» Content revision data
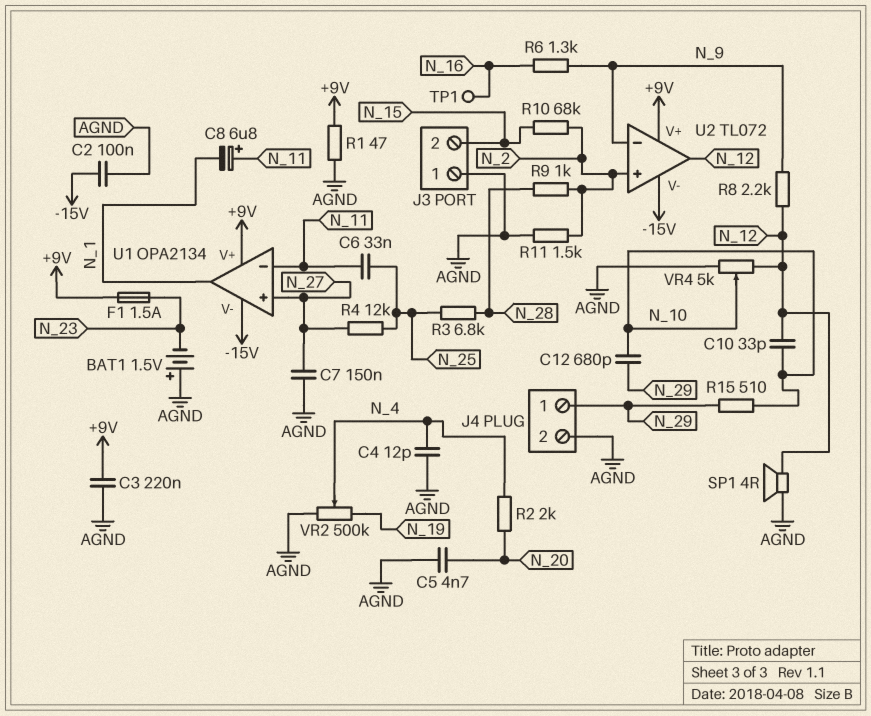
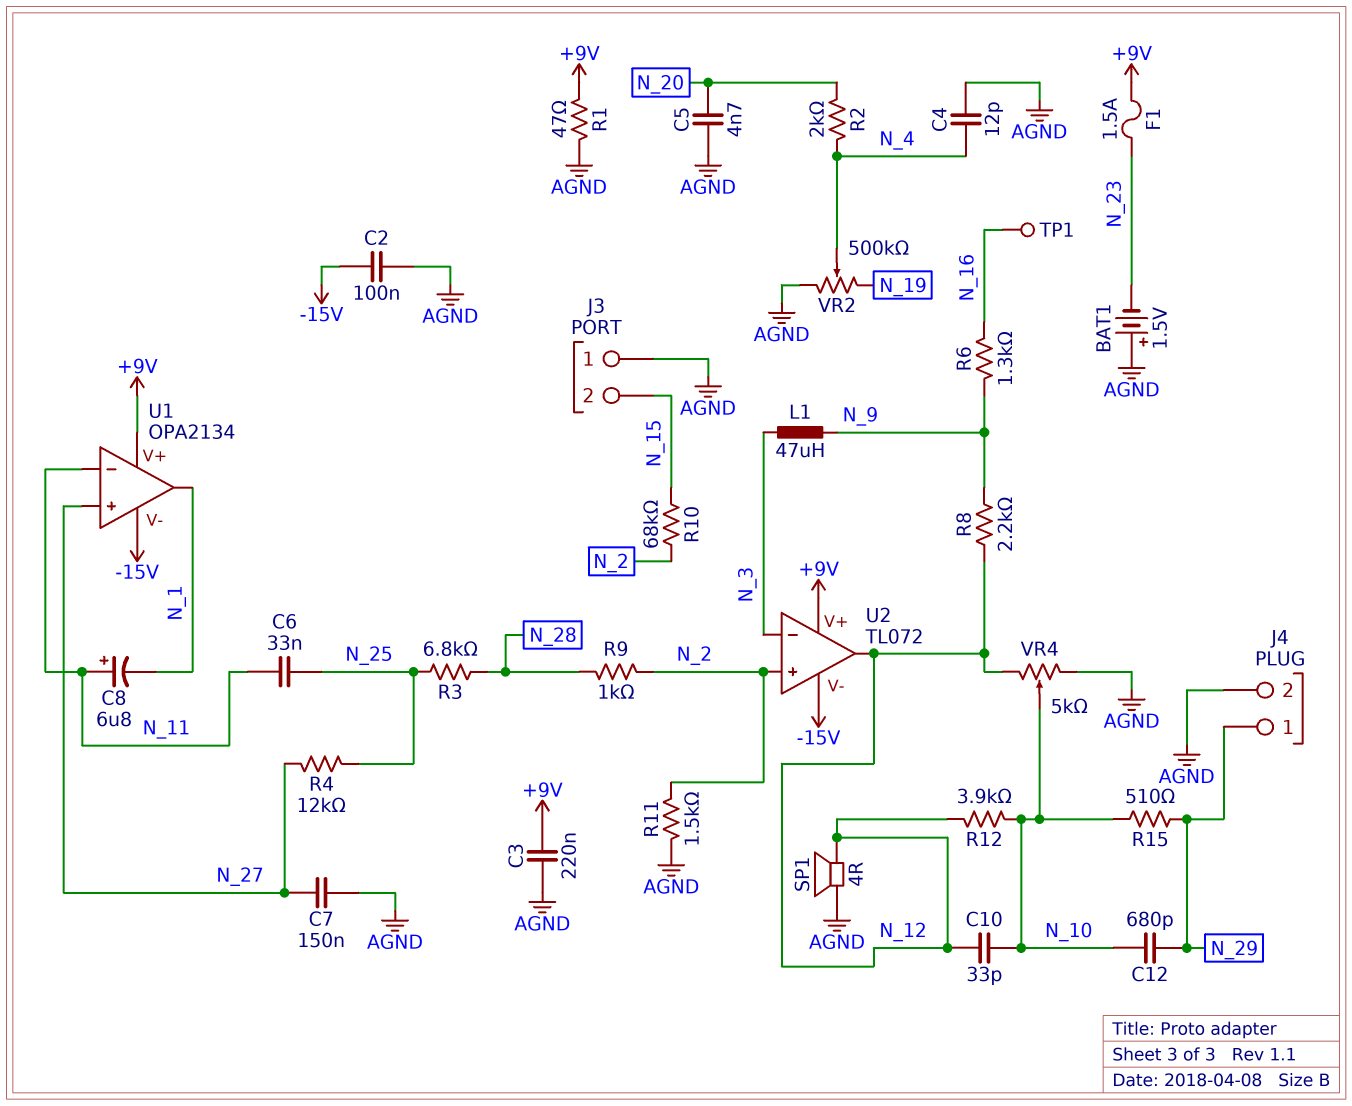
L1: none -> 47uH (N_3, N_9)
R12: none -> 3.9k (N_10, N_12)
U2 pin in-: N_9 -> N_3

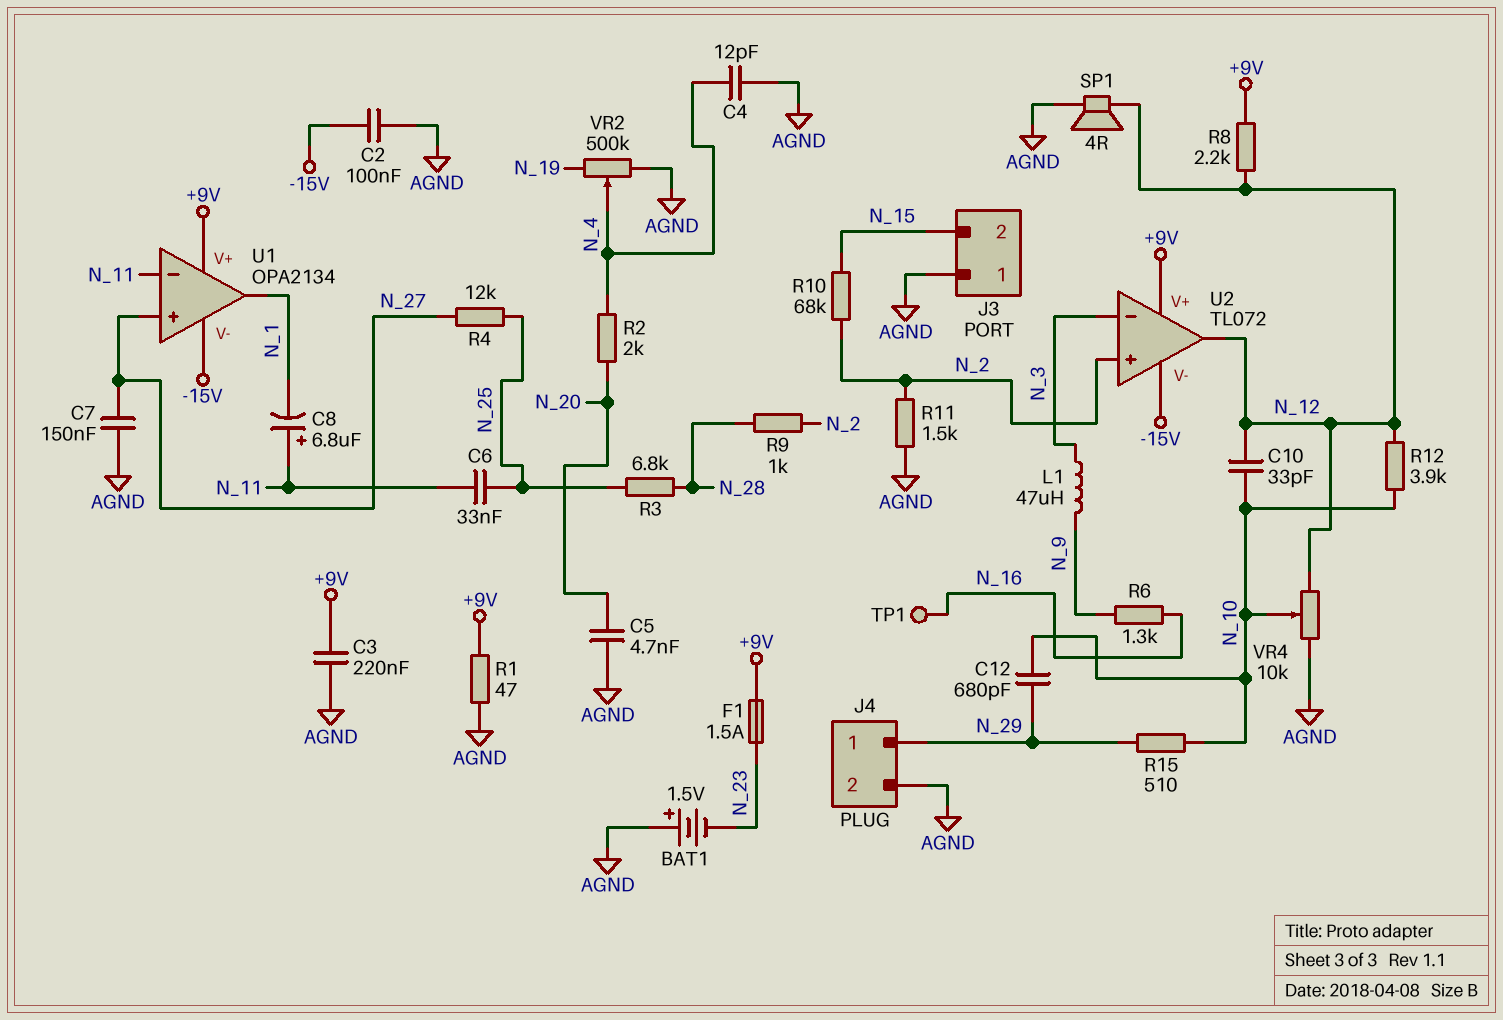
R8: 2.2k (N_9, N_12) -> 2.2k (+9V, N_12)
VR4: 5k (AGND, N_12, wiper N_10) -> 10k (AGND, N_12, wiper N_10)

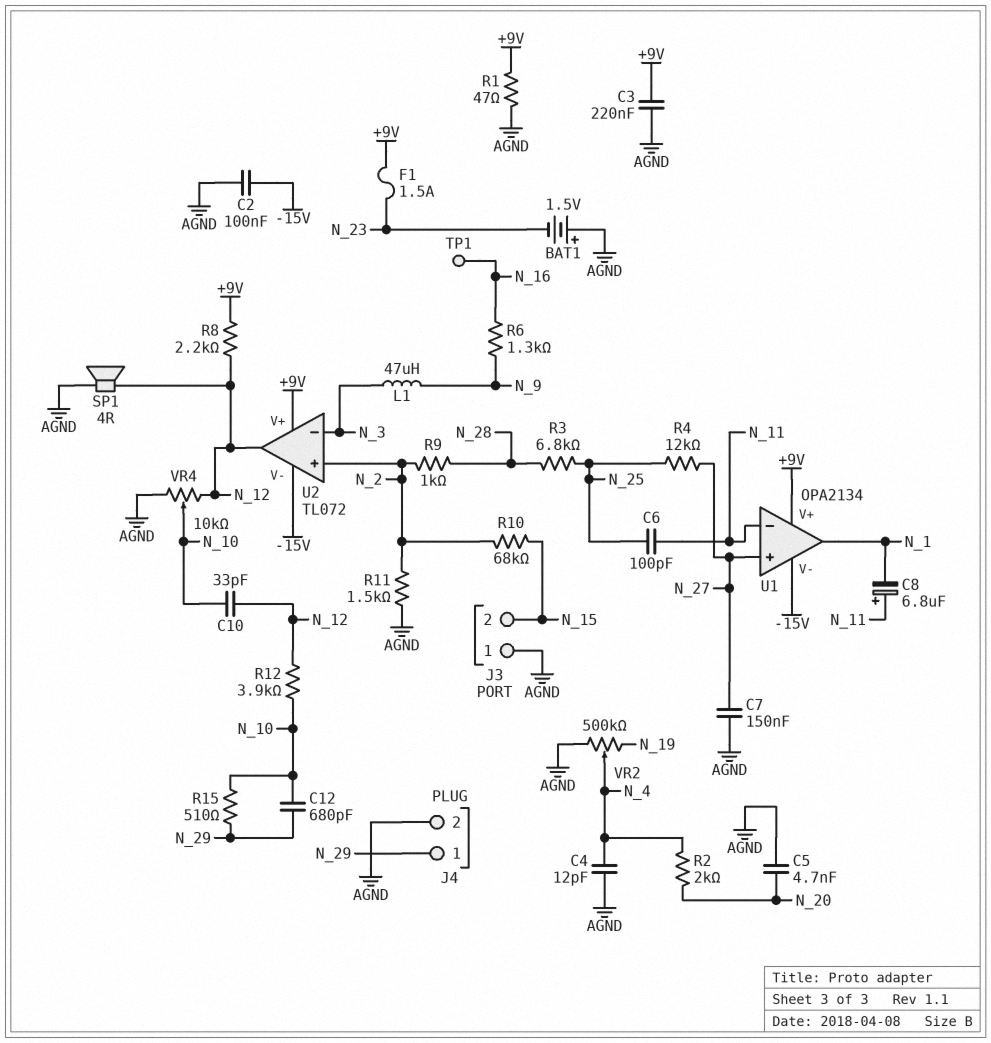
C6: 33nF (N_11, N_25) -> 100pF (N_11, N_25)

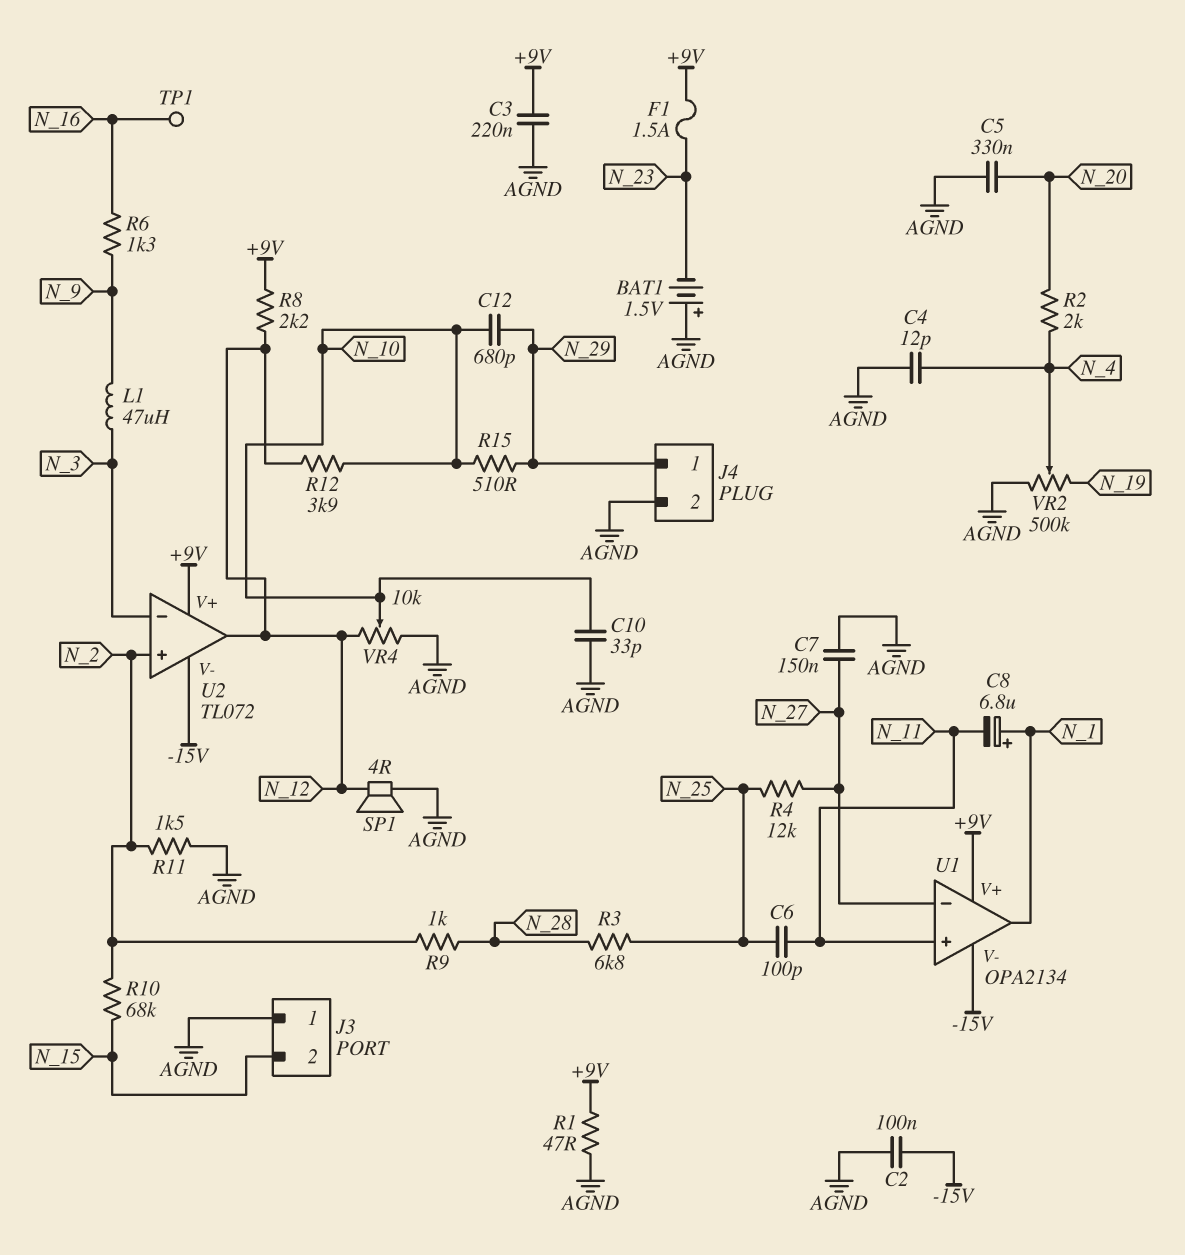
C5: 4.7nF (AGND, N_20) -> 330nF (AGND, N_20)
C8: 6.8uF (plus N_11, minus N_1) -> 6.8uF (plus N_1, minus N_11)
C10: 33pF (N_10, N_12) -> 33pF (AGND, N_10)
U1 pin in+: N_27 -> N_11
U1 pin in-: N_11 -> N_27

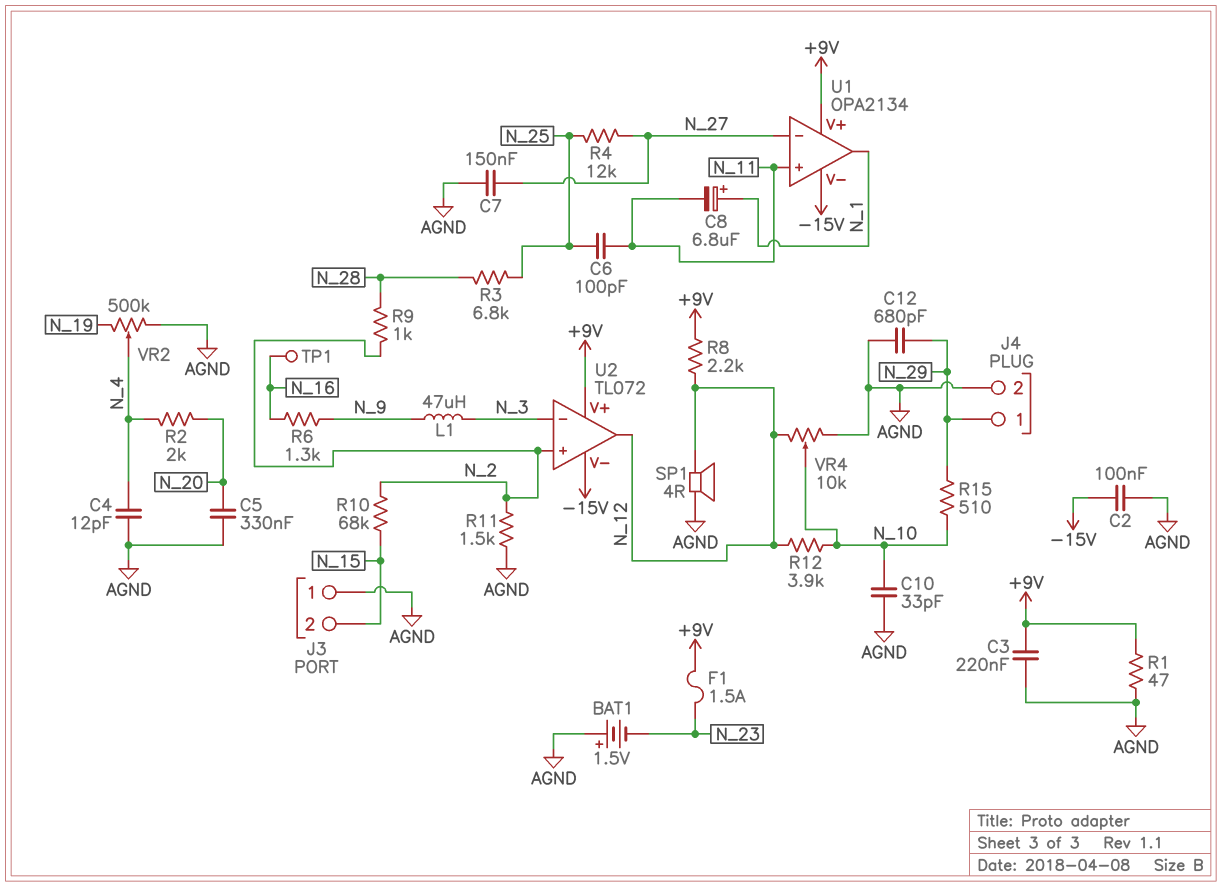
C12: 680pF (N_10, N_29) -> 680pF (AGND, N_29)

» Your assignment
Write out every line of the entries above exactly, and omit their pictures.

» Written reply
L1: none -> 47uH (N_3, N_9)
R12: none -> 3.9k (N_10, N_12)
U2 pin in-: N_9 -> N_3

R8: 2.2k (N_9, N_12) -> 2.2k (+9V, N_12)
VR4: 5k (AGND, N_12, wiper N_10) -> 10k (AGND, N_12, wiper N_10)

C6: 33nF (N_11, N_25) -> 100pF (N_11, N_25)

C5: 4.7nF (AGND, N_20) -> 330nF (AGND, N_20)
C8: 6.8uF (plus N_11, minus N_1) -> 6.8uF (plus N_1, minus N_11)
C10: 33pF (N_10, N_12) -> 33pF (AGND, N_10)
U1 pin in+: N_27 -> N_11
U1 pin in-: N_11 -> N_27

C12: 680pF (N_10, N_29) -> 680pF (AGND, N_29)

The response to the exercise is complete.